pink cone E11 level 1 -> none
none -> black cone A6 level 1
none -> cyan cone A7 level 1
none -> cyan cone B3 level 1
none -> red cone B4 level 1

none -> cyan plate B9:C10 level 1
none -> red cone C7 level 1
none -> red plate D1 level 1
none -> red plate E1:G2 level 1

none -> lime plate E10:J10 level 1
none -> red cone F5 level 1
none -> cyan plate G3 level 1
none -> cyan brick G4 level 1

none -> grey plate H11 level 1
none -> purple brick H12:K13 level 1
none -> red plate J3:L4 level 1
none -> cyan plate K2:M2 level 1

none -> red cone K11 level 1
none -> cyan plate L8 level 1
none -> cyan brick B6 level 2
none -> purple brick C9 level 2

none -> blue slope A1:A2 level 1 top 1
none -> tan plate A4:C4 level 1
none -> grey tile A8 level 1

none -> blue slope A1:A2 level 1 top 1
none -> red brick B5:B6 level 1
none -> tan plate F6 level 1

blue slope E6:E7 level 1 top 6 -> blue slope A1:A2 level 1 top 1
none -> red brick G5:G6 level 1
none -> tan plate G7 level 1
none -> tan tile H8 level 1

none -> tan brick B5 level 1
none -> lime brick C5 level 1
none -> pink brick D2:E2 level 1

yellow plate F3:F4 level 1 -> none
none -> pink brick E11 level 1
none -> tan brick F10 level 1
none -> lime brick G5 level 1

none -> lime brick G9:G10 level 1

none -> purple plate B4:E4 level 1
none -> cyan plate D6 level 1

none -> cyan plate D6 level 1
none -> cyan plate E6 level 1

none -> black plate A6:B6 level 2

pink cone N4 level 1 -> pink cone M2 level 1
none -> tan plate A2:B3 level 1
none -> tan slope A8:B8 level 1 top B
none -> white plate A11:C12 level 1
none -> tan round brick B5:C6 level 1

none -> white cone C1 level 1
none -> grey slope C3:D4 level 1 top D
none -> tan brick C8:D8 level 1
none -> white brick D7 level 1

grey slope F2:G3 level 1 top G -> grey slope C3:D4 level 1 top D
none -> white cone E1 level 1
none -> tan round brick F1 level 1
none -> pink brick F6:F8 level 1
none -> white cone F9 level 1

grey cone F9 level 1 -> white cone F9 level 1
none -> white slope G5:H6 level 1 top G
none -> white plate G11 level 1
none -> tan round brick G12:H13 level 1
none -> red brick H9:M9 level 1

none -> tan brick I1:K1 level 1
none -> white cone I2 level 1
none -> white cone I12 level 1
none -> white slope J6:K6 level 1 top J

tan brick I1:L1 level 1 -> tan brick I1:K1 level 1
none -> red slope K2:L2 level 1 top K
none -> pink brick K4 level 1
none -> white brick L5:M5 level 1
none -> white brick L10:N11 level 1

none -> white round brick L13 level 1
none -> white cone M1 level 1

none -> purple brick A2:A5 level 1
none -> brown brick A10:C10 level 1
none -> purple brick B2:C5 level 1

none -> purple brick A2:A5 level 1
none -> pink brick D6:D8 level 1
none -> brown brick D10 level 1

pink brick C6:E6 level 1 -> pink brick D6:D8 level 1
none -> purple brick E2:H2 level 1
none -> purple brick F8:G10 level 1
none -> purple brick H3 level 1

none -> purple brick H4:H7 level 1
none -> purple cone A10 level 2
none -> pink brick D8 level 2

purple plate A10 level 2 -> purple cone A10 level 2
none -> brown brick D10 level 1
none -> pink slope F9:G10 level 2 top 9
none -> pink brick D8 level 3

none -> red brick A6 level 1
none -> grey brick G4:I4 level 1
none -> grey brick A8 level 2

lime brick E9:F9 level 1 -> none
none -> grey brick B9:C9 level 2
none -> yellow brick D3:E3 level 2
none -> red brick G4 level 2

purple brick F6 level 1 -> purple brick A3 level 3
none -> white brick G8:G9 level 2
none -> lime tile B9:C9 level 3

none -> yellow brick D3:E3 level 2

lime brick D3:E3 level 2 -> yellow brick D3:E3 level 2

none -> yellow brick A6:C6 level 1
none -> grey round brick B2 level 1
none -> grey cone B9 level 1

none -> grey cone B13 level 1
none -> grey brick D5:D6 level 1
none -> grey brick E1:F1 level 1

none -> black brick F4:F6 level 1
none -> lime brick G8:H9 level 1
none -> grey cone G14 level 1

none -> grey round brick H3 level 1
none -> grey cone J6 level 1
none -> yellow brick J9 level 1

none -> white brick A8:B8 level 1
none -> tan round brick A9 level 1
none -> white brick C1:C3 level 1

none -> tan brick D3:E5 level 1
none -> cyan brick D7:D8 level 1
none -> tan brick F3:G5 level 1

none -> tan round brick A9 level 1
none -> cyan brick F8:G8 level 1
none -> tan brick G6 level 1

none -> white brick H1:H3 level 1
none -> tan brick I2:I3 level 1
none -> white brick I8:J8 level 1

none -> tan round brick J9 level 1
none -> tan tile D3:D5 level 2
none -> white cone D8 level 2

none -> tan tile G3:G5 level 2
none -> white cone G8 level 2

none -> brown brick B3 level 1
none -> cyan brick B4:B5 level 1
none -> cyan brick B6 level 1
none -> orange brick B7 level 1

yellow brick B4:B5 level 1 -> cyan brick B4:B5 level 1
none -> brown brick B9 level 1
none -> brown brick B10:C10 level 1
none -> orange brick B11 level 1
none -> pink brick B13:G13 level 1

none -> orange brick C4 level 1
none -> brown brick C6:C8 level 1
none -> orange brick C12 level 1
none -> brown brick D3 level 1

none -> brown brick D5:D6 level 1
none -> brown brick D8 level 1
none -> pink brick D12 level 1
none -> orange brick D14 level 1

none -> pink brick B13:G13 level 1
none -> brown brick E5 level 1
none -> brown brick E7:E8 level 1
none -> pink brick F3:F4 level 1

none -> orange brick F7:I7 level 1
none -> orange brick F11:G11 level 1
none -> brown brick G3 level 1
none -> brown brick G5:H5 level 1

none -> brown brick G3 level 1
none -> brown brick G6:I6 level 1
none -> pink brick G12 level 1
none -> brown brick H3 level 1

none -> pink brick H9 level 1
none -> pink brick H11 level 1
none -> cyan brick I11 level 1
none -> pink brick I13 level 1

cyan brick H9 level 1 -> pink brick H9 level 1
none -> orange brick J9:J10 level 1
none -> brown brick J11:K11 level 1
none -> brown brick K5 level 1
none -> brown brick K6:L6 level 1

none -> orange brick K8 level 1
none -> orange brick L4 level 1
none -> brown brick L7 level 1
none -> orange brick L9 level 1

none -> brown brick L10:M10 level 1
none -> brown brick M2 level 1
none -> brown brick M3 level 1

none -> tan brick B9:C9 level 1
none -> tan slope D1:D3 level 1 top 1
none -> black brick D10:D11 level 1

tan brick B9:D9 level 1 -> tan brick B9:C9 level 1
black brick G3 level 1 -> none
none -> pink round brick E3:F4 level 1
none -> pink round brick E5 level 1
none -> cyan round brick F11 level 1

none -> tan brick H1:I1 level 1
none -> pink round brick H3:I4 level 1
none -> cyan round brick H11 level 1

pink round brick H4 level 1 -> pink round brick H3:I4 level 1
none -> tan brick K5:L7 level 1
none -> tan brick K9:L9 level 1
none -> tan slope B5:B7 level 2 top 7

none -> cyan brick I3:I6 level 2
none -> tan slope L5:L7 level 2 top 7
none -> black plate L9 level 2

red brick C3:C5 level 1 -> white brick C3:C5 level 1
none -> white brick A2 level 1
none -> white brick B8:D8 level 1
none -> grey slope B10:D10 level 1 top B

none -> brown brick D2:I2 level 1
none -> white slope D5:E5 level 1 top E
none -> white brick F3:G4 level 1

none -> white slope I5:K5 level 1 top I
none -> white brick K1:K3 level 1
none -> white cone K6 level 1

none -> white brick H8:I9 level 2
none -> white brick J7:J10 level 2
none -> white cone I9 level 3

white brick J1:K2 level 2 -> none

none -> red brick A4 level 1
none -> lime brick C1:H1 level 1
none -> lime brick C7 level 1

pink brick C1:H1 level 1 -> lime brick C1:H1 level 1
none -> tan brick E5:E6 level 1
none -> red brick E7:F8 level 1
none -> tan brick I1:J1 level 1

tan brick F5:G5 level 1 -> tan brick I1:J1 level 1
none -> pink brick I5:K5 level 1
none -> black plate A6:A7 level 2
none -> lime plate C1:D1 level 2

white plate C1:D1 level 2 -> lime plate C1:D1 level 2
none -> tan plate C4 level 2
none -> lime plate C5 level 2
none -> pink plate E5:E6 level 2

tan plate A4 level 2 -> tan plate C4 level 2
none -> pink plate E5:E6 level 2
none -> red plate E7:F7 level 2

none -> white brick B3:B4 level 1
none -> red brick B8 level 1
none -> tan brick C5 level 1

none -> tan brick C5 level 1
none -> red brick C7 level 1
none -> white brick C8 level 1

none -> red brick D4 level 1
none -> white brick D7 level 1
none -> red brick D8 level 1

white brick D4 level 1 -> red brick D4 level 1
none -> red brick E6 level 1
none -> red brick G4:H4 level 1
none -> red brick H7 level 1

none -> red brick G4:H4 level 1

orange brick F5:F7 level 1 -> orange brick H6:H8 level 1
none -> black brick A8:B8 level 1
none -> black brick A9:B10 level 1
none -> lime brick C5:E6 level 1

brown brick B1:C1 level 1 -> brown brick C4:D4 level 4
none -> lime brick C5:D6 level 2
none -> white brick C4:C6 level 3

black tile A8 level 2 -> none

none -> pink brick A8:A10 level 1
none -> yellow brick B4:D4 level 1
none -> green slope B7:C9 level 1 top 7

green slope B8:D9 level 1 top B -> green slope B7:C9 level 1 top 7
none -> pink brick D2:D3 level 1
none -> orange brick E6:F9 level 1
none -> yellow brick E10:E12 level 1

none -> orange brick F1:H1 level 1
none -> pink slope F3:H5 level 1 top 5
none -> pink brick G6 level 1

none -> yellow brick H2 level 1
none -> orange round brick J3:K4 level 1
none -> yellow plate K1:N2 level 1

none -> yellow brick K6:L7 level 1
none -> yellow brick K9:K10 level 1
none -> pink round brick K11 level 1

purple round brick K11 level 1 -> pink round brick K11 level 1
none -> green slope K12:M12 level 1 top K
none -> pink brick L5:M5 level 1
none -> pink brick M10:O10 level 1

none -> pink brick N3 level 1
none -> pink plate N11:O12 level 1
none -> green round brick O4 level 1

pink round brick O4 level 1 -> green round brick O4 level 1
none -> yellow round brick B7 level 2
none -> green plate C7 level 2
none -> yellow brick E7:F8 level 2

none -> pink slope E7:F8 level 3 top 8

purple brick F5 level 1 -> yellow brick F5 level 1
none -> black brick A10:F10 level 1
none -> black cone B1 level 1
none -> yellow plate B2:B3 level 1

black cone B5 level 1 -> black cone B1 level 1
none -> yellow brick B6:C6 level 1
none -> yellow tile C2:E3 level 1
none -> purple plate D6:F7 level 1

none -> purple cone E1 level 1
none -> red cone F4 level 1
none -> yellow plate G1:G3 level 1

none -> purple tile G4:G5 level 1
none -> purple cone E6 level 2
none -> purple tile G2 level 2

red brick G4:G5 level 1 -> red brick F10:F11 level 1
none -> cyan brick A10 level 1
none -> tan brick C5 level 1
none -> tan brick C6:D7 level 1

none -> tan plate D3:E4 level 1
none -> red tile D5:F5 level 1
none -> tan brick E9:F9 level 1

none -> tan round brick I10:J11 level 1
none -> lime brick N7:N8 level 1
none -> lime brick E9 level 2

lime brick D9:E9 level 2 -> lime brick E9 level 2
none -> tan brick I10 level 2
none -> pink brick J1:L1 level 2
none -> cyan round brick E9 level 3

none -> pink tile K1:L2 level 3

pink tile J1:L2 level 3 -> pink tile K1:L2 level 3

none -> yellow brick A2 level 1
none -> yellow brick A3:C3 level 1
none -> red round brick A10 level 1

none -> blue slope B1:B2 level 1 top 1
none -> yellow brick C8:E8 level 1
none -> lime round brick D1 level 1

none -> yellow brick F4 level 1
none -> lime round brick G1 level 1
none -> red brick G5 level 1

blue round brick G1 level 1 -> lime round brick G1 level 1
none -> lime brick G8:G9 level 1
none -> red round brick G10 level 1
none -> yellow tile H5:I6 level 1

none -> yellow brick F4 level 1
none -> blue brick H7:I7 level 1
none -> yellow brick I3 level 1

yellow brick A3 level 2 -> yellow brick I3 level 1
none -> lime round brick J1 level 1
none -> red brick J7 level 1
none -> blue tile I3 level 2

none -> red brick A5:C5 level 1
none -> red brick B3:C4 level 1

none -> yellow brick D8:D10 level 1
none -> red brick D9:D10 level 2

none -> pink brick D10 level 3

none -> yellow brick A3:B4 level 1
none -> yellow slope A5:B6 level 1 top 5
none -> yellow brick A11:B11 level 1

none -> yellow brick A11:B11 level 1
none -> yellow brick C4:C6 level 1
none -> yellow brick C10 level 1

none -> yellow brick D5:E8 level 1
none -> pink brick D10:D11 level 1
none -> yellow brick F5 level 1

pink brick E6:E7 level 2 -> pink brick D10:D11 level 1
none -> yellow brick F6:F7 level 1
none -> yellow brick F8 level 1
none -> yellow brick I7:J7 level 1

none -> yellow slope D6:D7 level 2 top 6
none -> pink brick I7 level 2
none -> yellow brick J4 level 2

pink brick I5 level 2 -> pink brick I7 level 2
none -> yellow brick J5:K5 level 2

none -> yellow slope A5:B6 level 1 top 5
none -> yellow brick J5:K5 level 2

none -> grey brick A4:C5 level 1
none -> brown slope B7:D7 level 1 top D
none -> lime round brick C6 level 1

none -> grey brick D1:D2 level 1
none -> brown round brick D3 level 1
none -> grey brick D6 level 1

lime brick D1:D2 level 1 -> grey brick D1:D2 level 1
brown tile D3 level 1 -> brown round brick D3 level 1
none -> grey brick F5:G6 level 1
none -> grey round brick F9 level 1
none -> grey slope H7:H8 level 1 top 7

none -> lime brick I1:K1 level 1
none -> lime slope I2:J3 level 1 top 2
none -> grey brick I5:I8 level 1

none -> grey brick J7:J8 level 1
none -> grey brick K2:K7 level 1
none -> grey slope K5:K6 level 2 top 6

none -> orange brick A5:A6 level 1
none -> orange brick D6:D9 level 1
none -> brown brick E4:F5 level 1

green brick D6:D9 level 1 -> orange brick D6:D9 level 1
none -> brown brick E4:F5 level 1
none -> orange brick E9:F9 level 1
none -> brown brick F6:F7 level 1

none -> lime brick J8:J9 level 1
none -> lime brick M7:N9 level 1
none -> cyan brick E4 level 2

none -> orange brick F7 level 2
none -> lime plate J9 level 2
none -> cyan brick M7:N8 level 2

=== YOUR TASK ===
Scan the data for lines containing "green" and copy all of them.

=== TASK SOLUTION ===
none -> green slope B7:C9 level 1 top 7
green slope B8:D9 level 1 top B -> green slope B7:C9 level 1 top 7
none -> green slope K12:M12 level 1 top K
none -> green round brick O4 level 1
pink round brick O4 level 1 -> green round brick O4 level 1
none -> green plate C7 level 2
green brick D6:D9 level 1 -> orange brick D6:D9 level 1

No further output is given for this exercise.